Start of Provided data

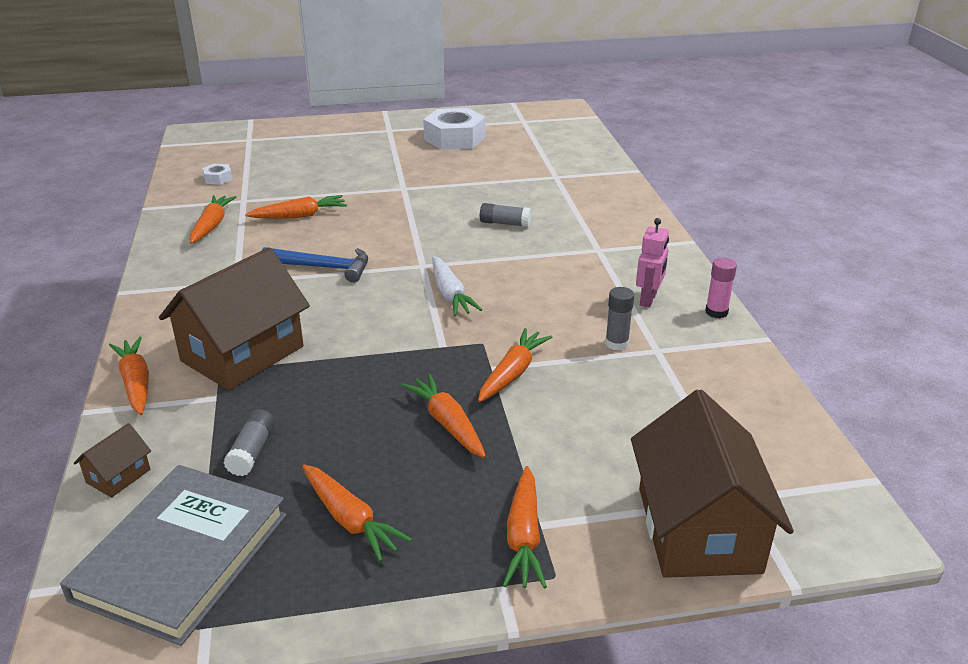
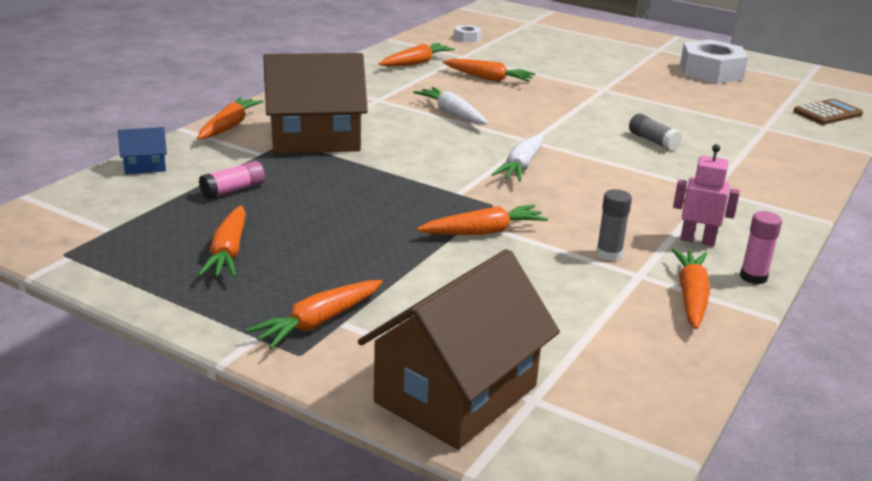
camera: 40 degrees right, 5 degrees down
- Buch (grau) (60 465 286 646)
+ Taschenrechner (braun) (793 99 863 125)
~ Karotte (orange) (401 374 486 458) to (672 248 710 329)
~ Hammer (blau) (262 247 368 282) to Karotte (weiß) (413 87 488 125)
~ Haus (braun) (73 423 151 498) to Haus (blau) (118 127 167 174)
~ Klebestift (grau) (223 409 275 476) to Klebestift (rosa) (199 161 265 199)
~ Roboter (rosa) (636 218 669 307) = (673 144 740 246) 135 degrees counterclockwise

End of Provided data

Instructions for the task:
The full set of entries should be transcribed exactly, pictures left aside.

Answer box:
camera: 40 degrees right, 5 degrees down
- Buch (grau) (60 465 286 646)
+ Taschenrechner (braun) (793 99 863 125)
~ Karotte (orange) (401 374 486 458) to (672 248 710 329)
~ Hammer (blau) (262 247 368 282) to Karotte (weiß) (413 87 488 125)
~ Haus (braun) (73 423 151 498) to Haus (blau) (118 127 167 174)
~ Klebestift (grau) (223 409 275 476) to Klebestift (rosa) (199 161 265 199)
~ Roboter (rosa) (636 218 669 307) = (673 144 740 246) 135 degrees counterclockwise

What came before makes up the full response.